# TASK GOAL
Only the text of the records belongs in the answer, copied exactly, with every picture omitted.

[Stored records]

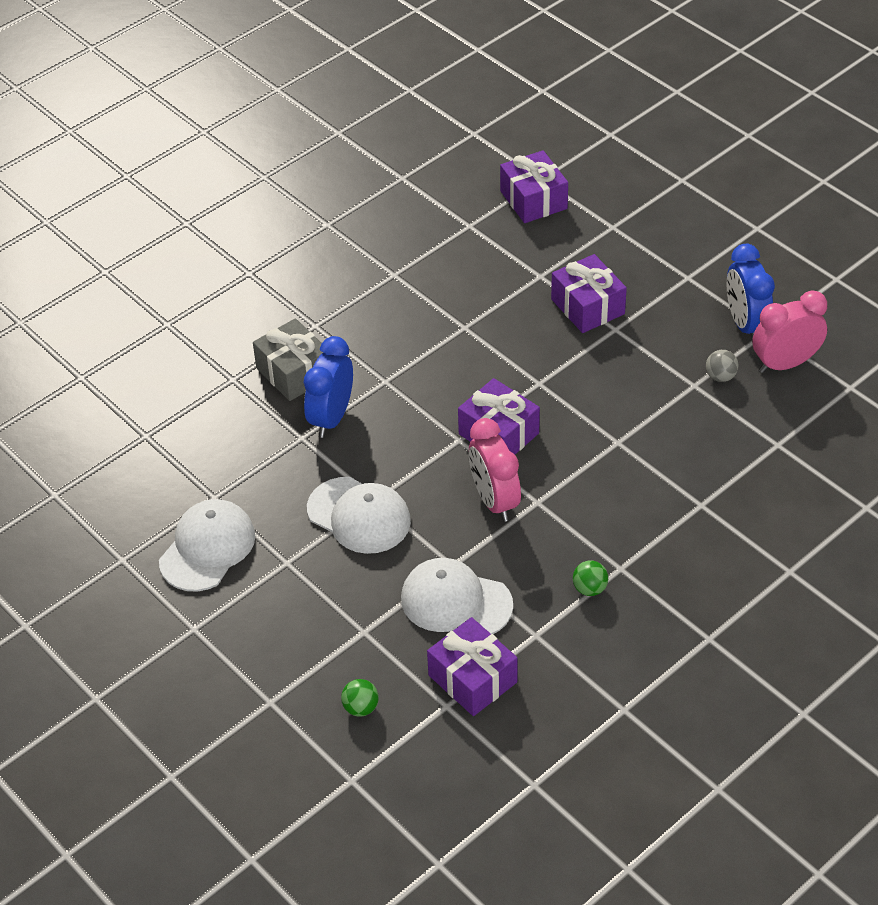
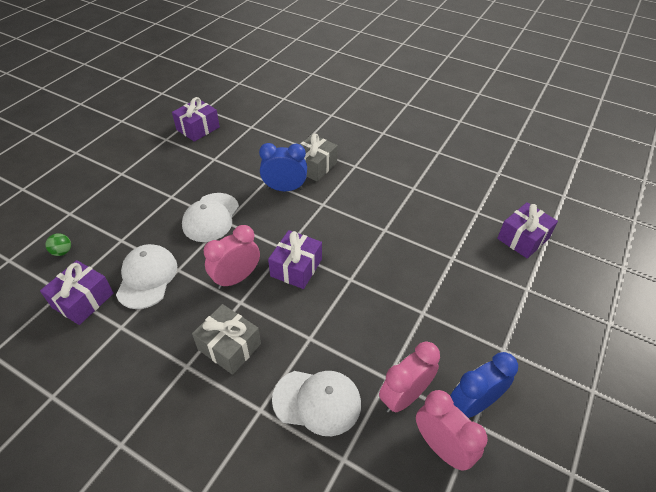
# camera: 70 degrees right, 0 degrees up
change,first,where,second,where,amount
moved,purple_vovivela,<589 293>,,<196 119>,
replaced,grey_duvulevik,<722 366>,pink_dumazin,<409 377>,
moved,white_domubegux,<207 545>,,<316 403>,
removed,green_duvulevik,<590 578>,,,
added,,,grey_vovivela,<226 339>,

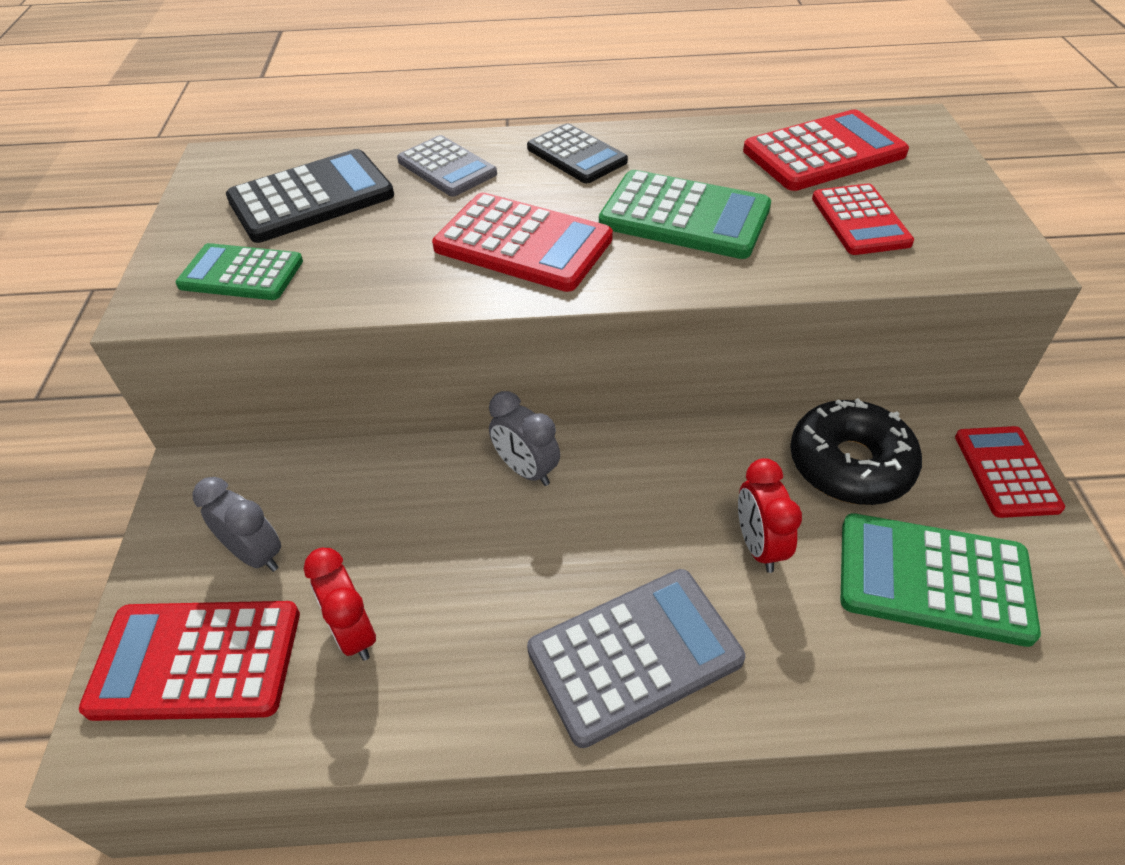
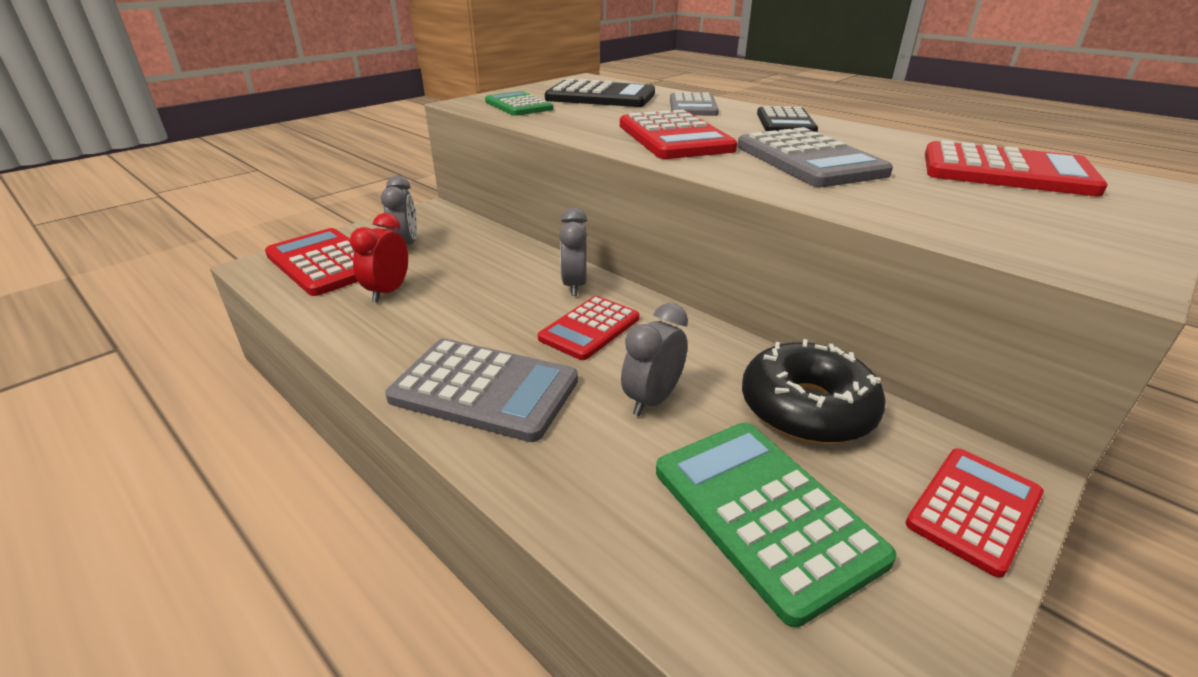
# camera: 45 degrees right, 15 degrees down
change,first,where,second,where,amount
recoloured,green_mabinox,<685 214>,grey_mabinox,<815 157>,
moved,red_mabinox,<863 219>,,<588 328>,
recoloured,red_dumazin,<770 515>,grey_dumazin,<654 359>,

# OUTPUT BELOW
# camera: 70 degrees right, 0 degrees up
change,first,where,second,where,amount
moved,purple_vovivela,<589 293>,,<196 119>,
replaced,grey_duvulevik,<722 366>,pink_dumazin,<409 377>,
moved,white_domubegux,<207 545>,,<316 403>,
removed,green_duvulevik,<590 578>,,,
added,,,grey_vovivela,<226 339>,

# camera: 45 degrees right, 15 degrees down
change,first,where,second,where,amount
recoloured,green_mabinox,<685 214>,grey_mabinox,<815 157>,
moved,red_mabinox,<863 219>,,<588 328>,
recoloured,red_dumazin,<770 515>,grey_dumazin,<654 359>,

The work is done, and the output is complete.